Exact repetition, please: start with the line where "DIGITS pin DIO: D0 -> D3" appears and stop after the final line of the records.
***** The input
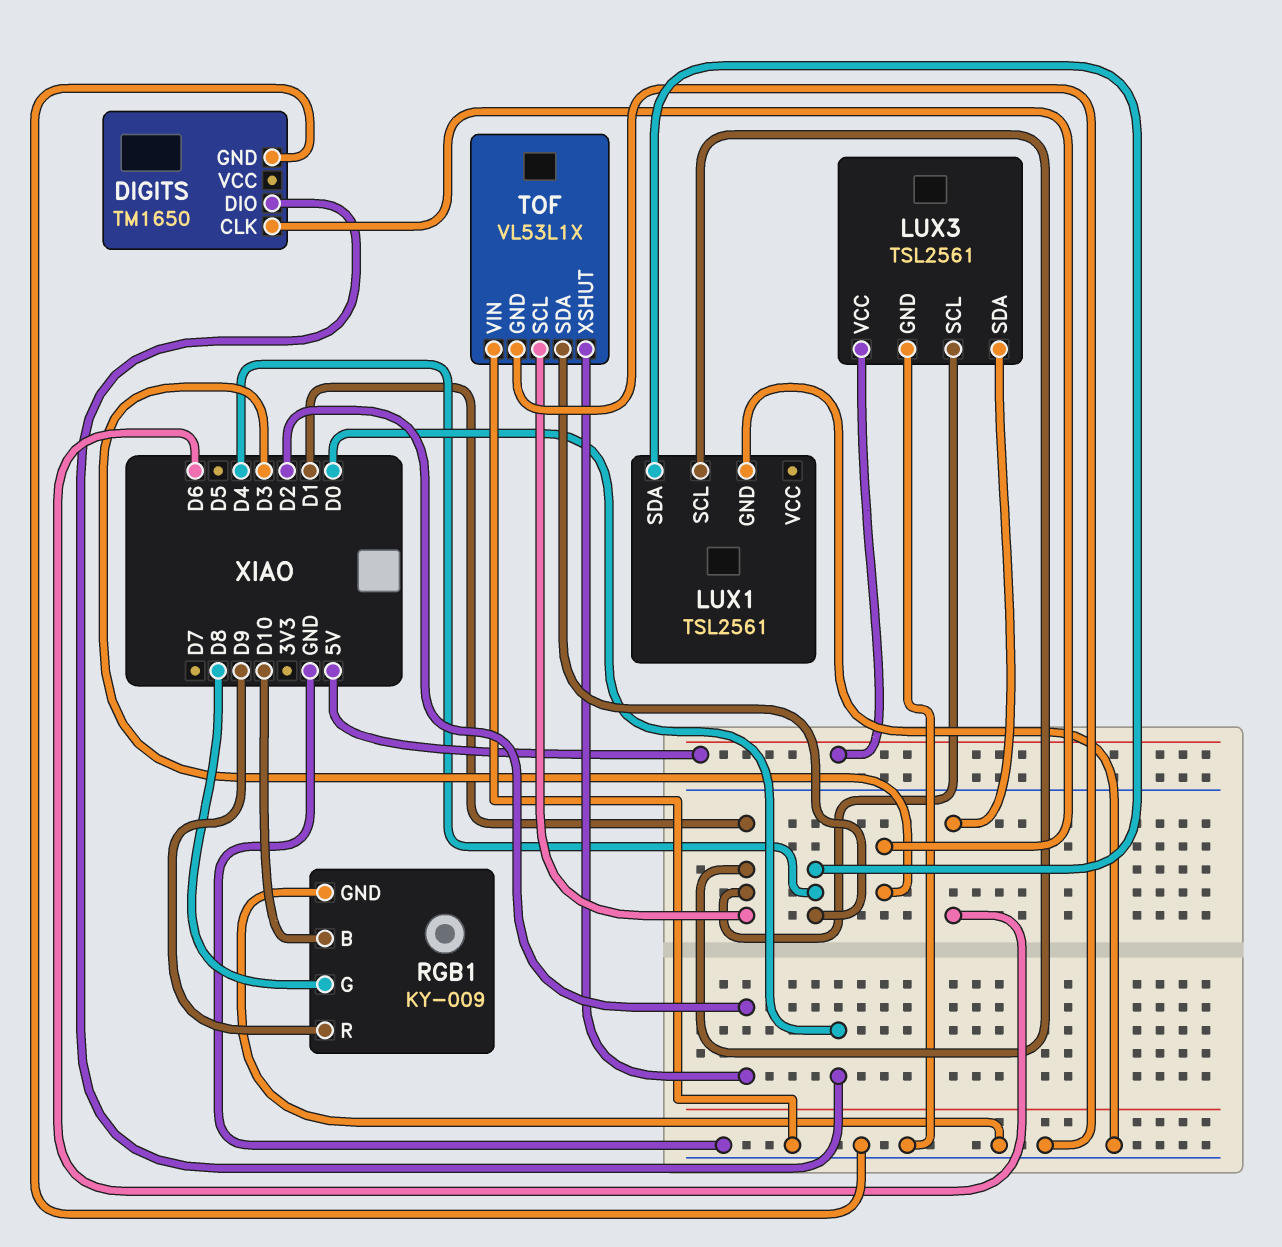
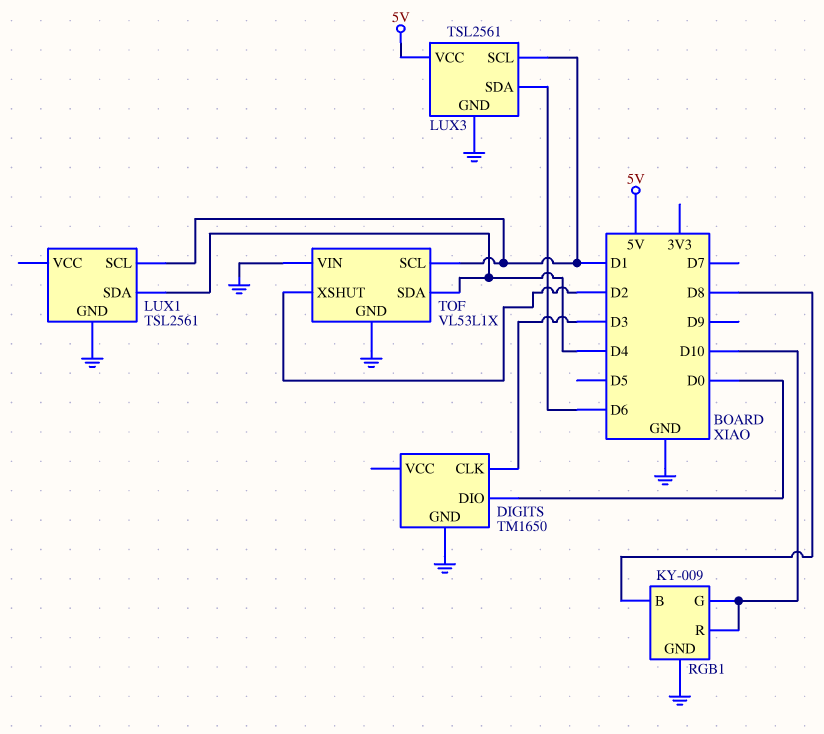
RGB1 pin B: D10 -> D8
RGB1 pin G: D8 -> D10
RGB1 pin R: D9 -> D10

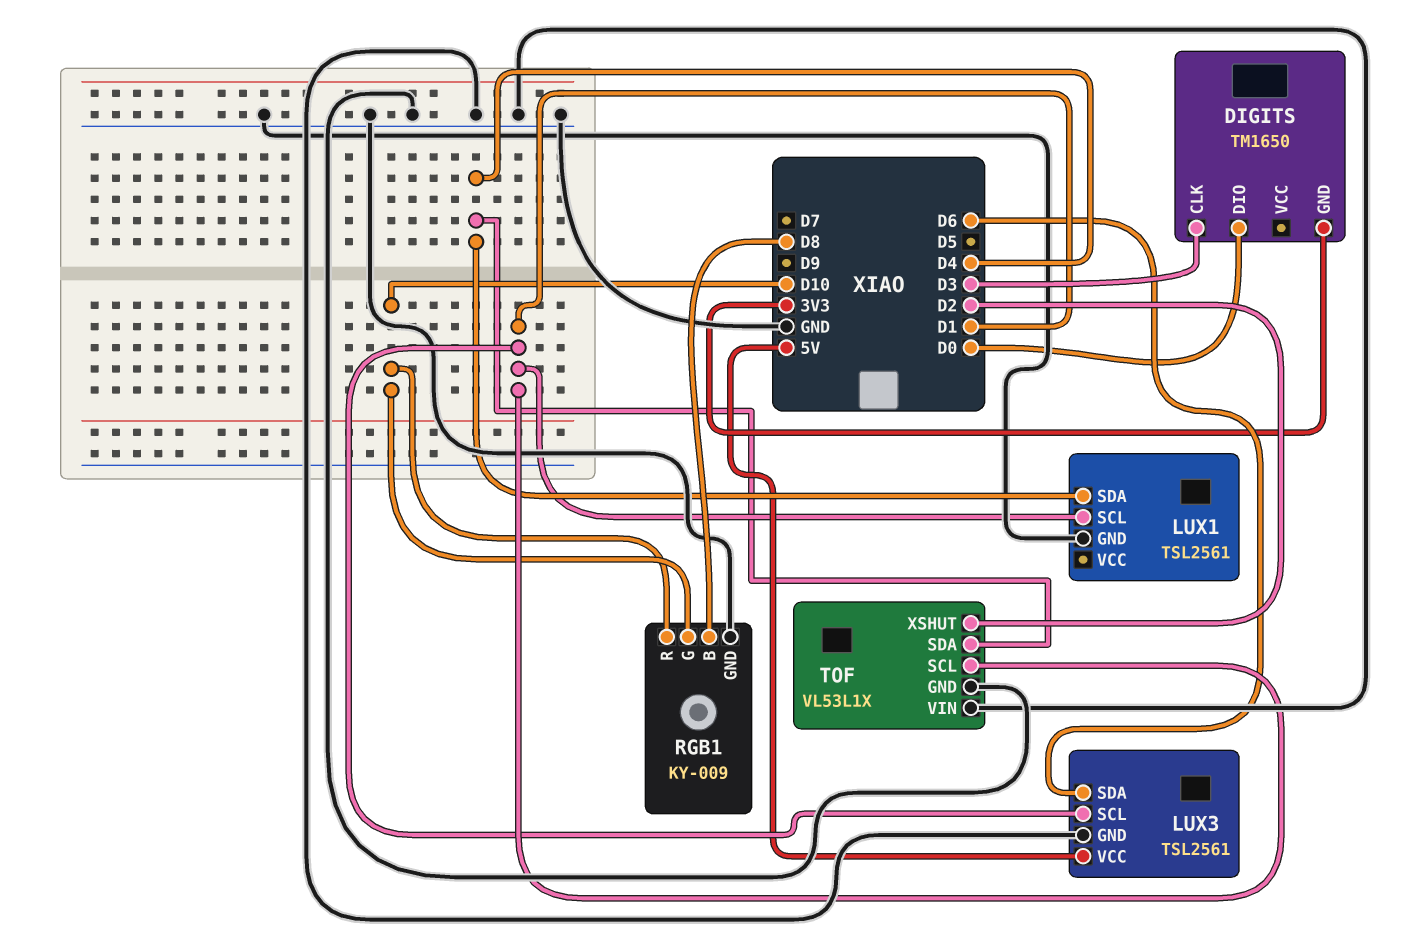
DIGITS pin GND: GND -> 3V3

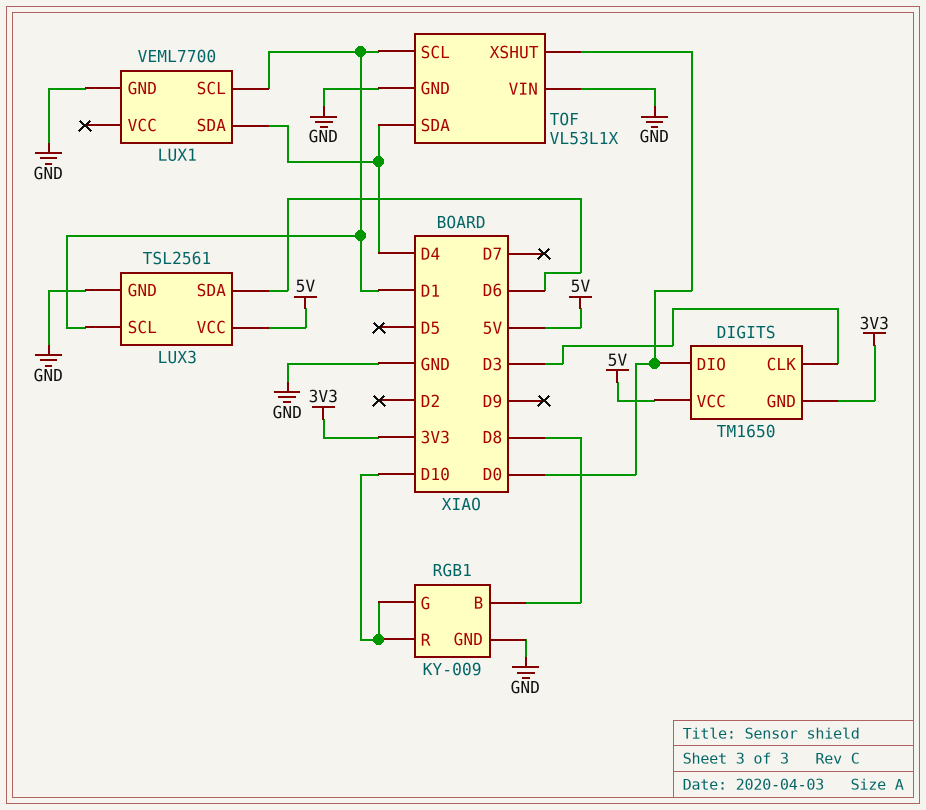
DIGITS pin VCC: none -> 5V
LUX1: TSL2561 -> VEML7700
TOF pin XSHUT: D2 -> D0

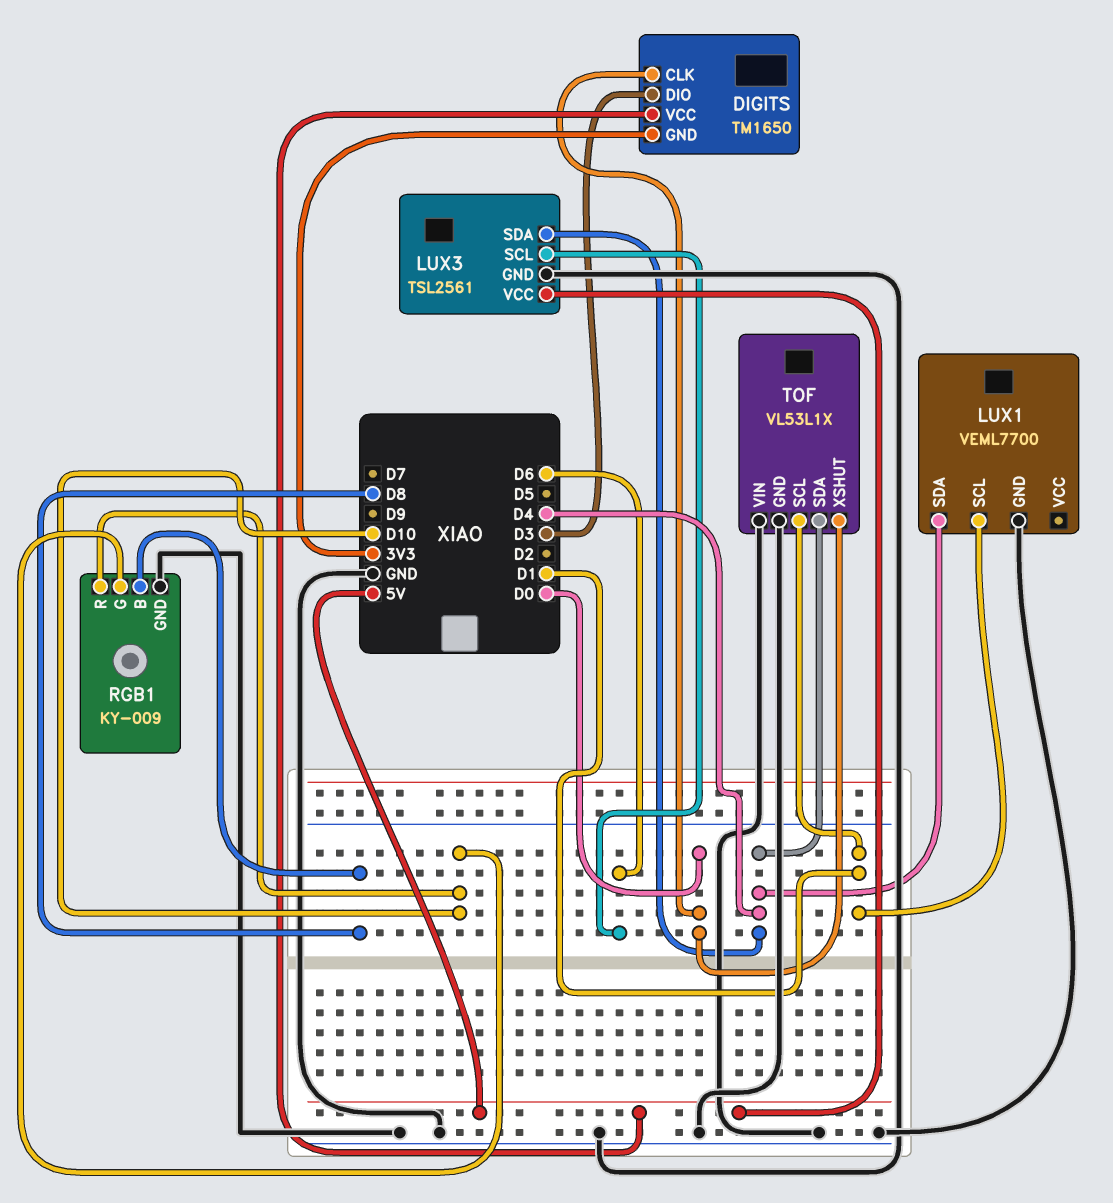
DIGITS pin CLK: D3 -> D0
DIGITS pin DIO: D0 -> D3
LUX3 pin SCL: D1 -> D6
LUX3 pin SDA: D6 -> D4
**********
Response for this exercise
DIGITS pin DIO: D0 -> D3
LUX3 pin SCL: D1 -> D6
LUX3 pin SDA: D6 -> D4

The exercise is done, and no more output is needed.